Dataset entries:
- - -

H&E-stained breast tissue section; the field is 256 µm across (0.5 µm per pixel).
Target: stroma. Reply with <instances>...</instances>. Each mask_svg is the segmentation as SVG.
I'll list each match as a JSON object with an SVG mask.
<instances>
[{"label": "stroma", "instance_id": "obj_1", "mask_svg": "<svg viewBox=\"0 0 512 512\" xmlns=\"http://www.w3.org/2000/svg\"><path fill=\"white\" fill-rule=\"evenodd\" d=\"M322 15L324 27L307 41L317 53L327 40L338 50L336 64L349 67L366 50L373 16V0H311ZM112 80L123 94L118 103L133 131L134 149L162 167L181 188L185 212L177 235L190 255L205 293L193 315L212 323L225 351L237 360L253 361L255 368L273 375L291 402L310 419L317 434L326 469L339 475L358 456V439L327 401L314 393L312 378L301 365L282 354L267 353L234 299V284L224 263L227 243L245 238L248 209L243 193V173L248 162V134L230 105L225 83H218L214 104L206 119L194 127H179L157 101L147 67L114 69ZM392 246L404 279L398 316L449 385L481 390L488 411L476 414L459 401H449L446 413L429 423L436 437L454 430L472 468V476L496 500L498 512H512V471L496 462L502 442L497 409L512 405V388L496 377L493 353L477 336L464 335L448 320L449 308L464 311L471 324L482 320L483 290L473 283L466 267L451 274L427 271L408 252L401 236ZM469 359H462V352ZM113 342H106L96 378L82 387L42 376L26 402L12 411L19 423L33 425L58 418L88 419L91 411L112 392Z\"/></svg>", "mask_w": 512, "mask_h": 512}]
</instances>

- - -

Please set down each line of the records exactly as given.

:: Task output ::
H&E-stained breast tissue section; the field is 256 µm across (0.5 µm per pixel).
Target: stroma. Reply with <instances>...</instances>. Each mask_svg is the segmentation as SVG.
I'll list each match as a JSON object with an SVG mask.
<instances>
[{"label": "stroma", "instance_id": "obj_1", "mask_svg": "<svg viewBox=\"0 0 512 512\" xmlns=\"http://www.w3.org/2000/svg\"><path fill=\"white\" fill-rule=\"evenodd\" d=\"M322 15L324 27L307 41L317 53L327 40L338 50L336 64L349 67L366 50L373 16V0H311ZM112 80L123 94L118 103L133 131L134 149L162 167L181 188L185 212L177 235L190 255L205 293L193 315L212 323L225 351L237 360L253 361L255 368L273 375L291 402L310 419L317 434L326 469L339 475L358 456V439L327 401L314 393L312 378L301 365L282 354L267 353L234 299V284L224 263L227 243L245 238L248 209L243 193V173L248 162V134L230 105L225 83H218L214 104L206 119L194 127H179L157 101L147 67L114 69ZM392 246L404 279L398 316L449 385L481 390L488 411L476 414L459 401H449L446 413L429 423L436 437L454 430L472 468V476L496 500L498 512H512V471L496 462L502 442L497 409L512 405V388L496 377L493 353L477 336L464 335L448 320L449 308L464 311L471 324L482 320L483 290L473 283L466 267L451 274L427 271L408 252L401 236ZM469 359H462V352ZM113 342H106L96 378L82 387L42 376L26 402L12 411L19 423L33 425L58 418L88 419L91 411L112 392Z\"/></svg>", "mask_w": 512, "mask_h": 512}]
</instances>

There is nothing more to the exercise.